━━━ AVAILABLE DATA ━━━

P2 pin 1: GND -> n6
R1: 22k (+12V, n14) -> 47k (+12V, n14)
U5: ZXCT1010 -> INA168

━━━
━━━ AVAILABLE DATA ━━━

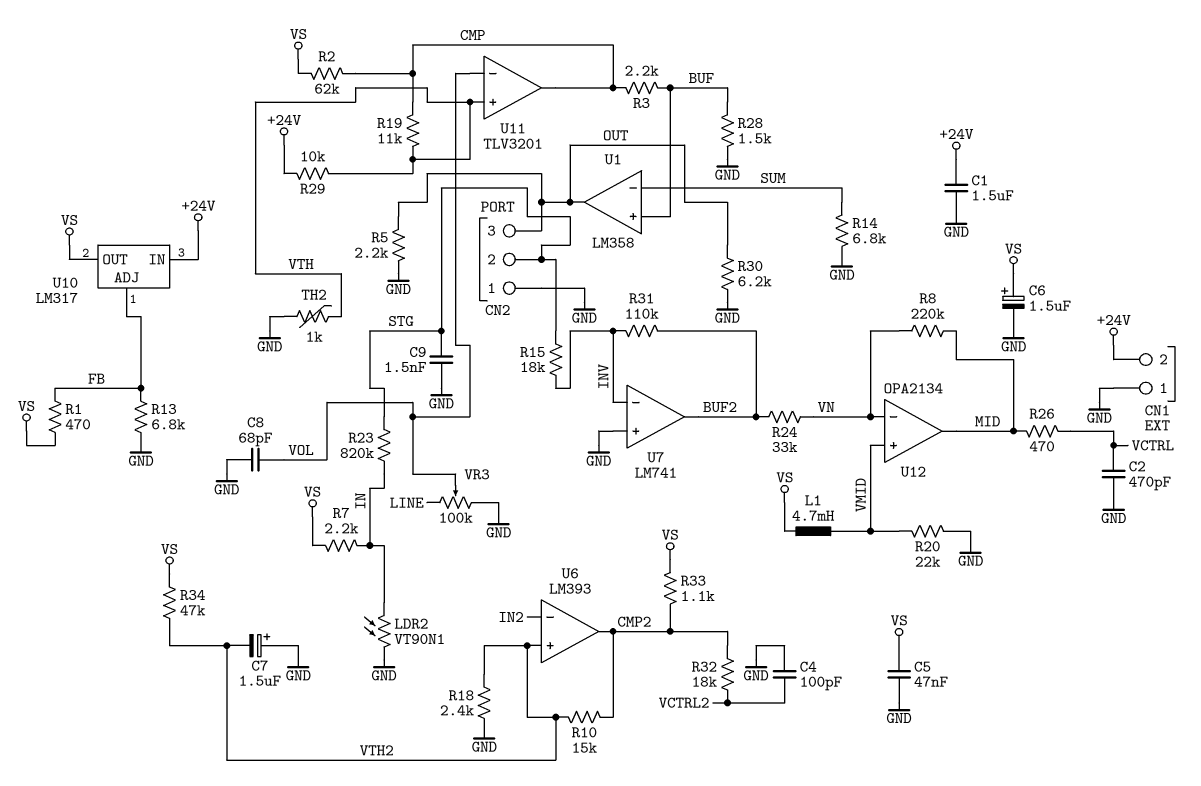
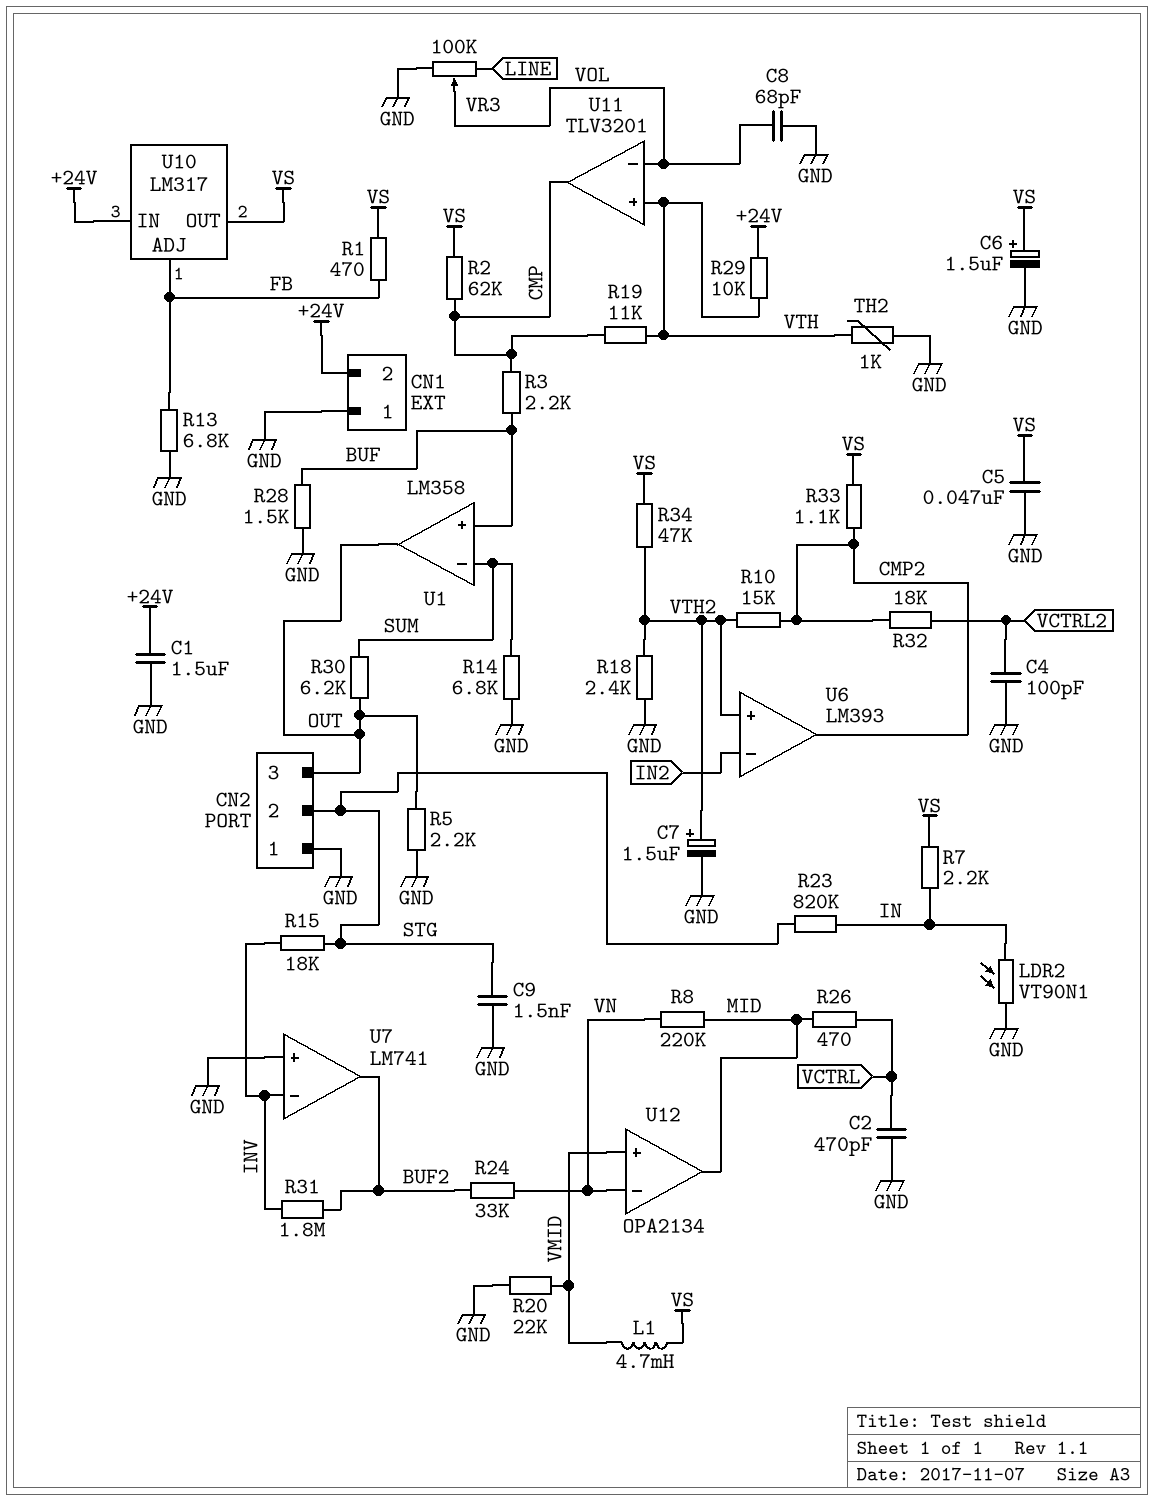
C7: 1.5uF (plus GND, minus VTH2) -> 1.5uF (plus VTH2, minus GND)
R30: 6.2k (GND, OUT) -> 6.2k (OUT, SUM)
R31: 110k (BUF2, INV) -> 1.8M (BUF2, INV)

━━━

EXERCISE DETAILS:
Using the records above, set down exactly the lines from the one with "C7: 1.5uF (plus" through the one with "R31: 110k (BUF2, INV) -> 1.8M (BUF2, INV)", inclusive, and nothing more.

PROBLEM SOLUTION:
C7: 1.5uF (plus GND, minus VTH2) -> 1.5uF (plus VTH2, minus GND)
R30: 6.2k (GND, OUT) -> 6.2k (OUT, SUM)
R31: 110k (BUF2, INV) -> 1.8M (BUF2, INV)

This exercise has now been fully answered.